Collection entries:
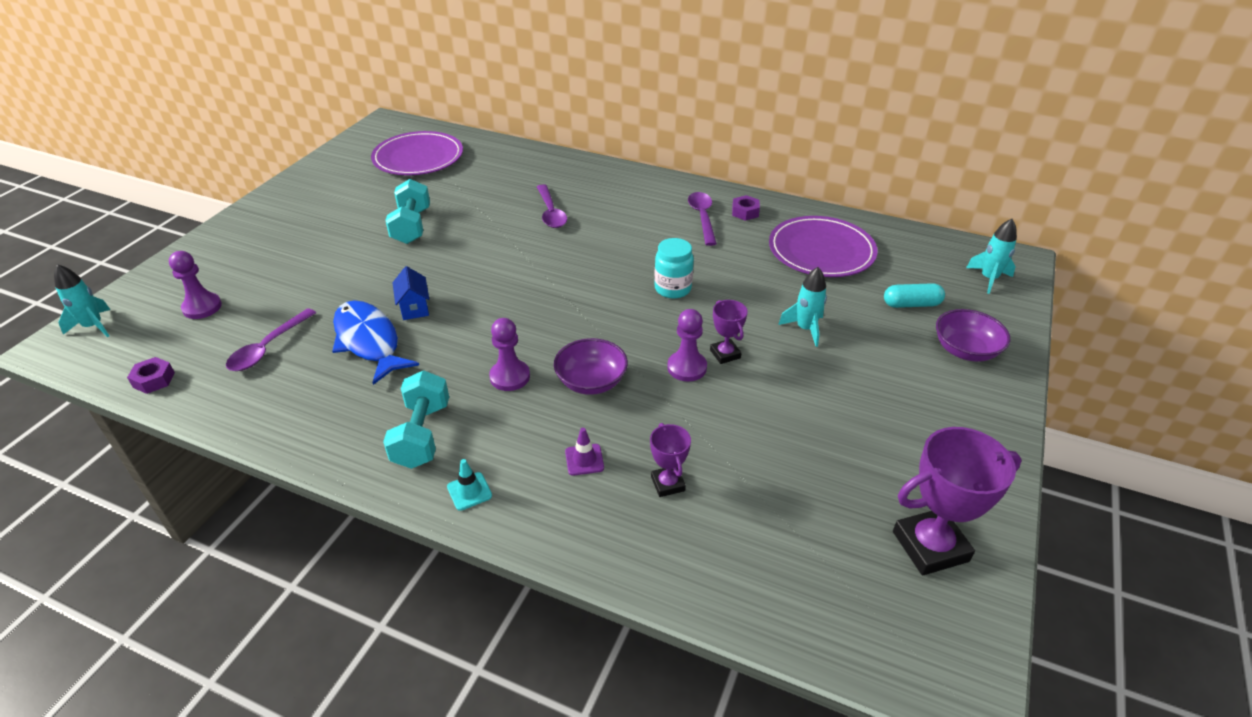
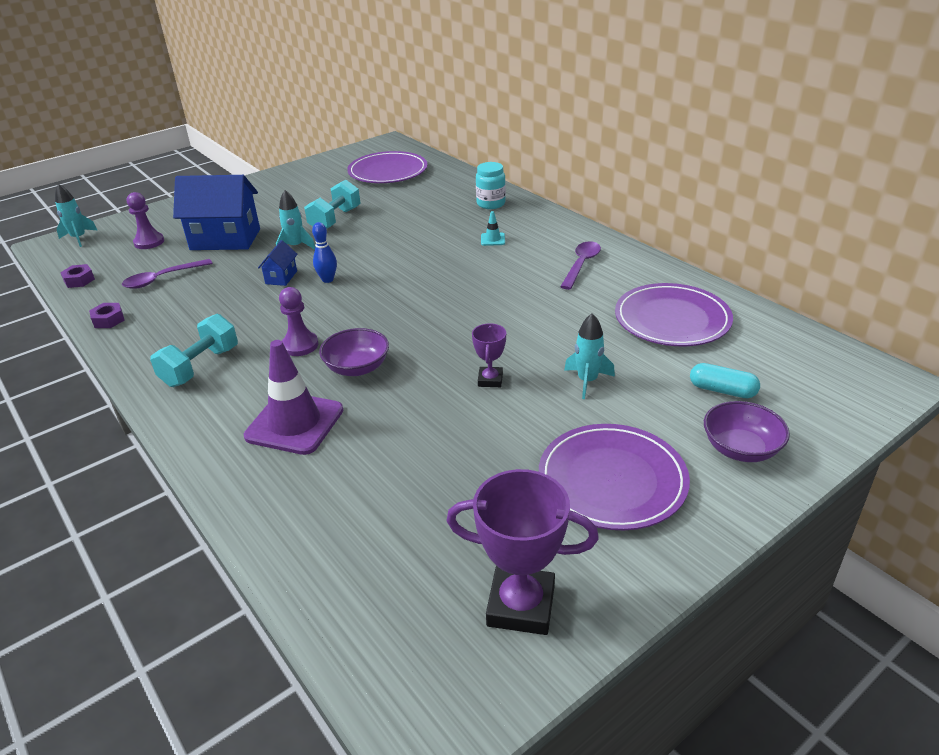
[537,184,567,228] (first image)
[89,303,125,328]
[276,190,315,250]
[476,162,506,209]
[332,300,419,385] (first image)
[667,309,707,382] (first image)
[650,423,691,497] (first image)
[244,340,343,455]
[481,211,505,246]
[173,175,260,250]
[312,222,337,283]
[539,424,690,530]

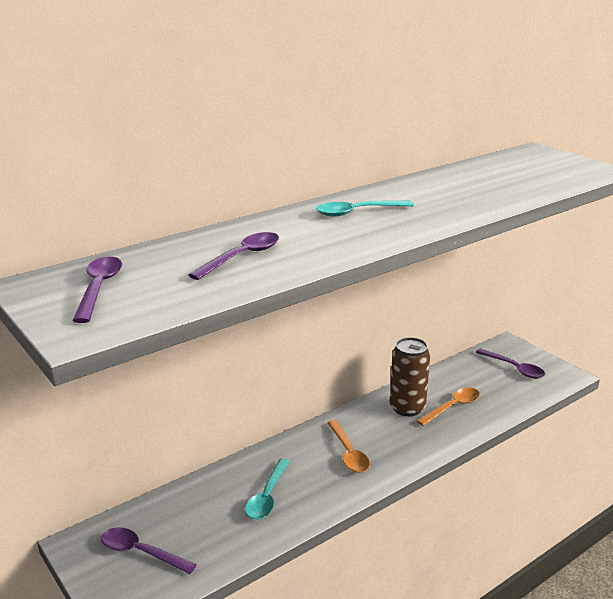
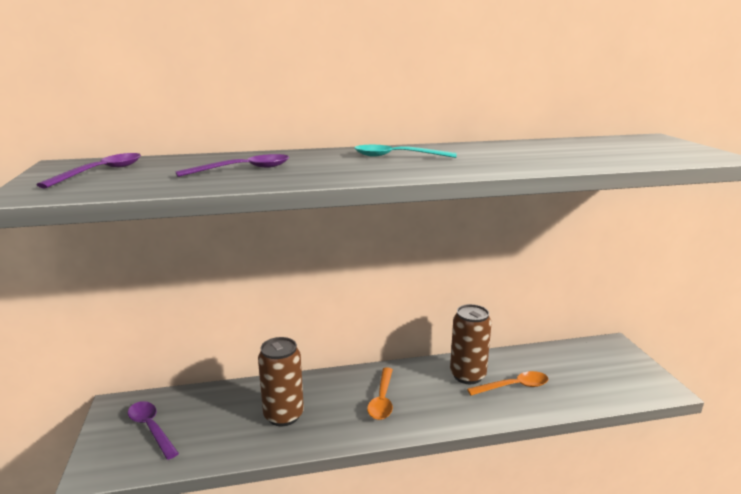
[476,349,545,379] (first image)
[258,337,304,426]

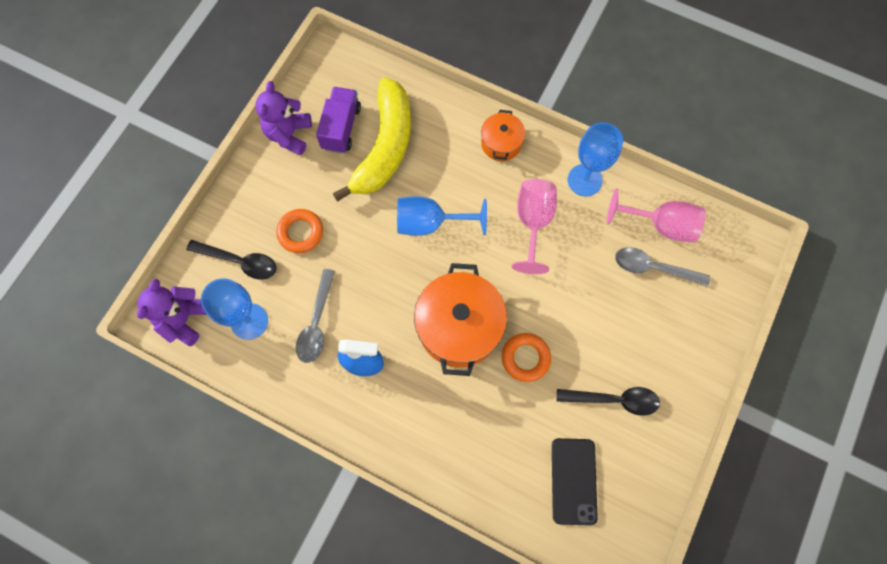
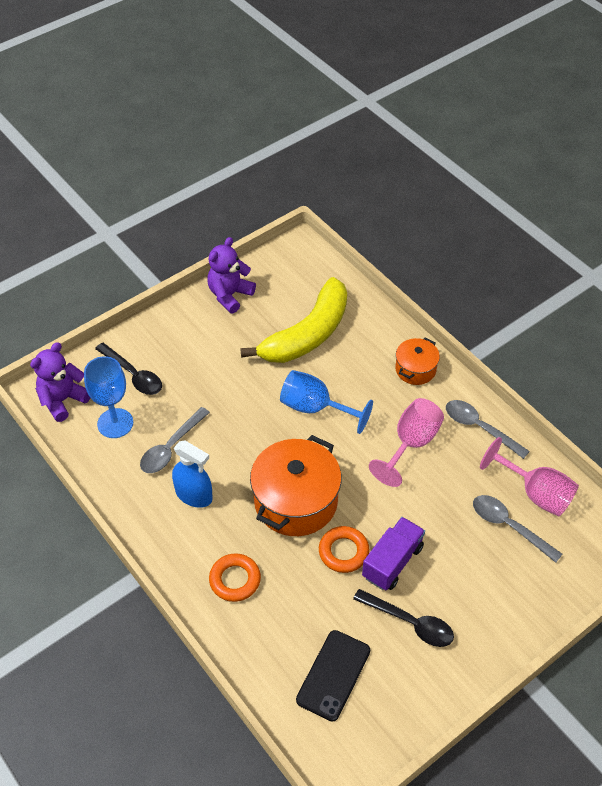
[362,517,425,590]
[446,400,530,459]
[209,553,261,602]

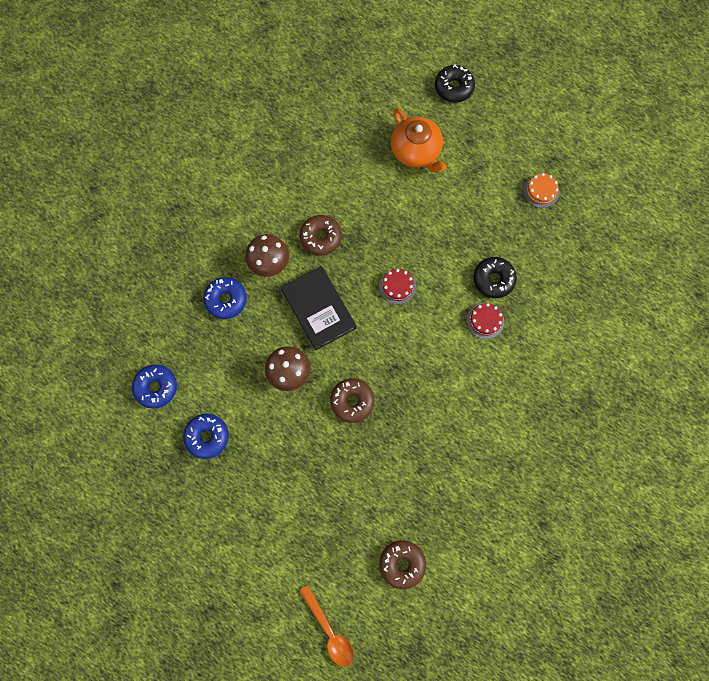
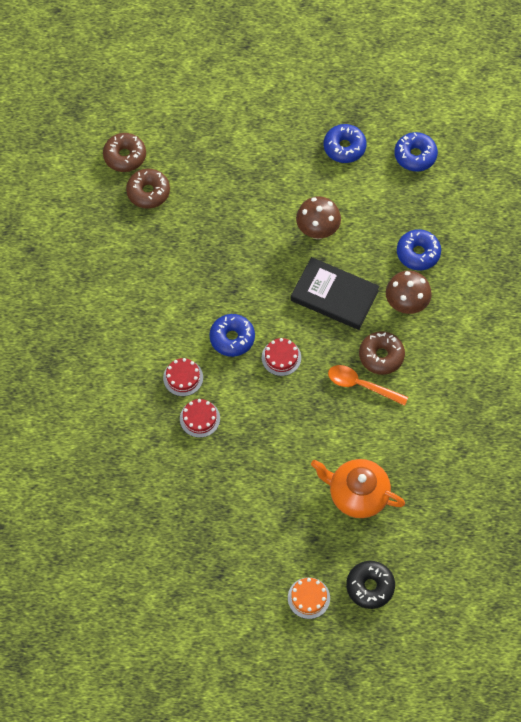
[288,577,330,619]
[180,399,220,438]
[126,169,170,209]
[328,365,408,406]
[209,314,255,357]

Exercise description: Go through the data and gather every line that holds "first".

Answer box:
[537,184,567,228] (first image)
[332,300,419,385] (first image)
[667,309,707,382] (first image)
[650,423,691,497] (first image)
[476,349,545,379] (first image)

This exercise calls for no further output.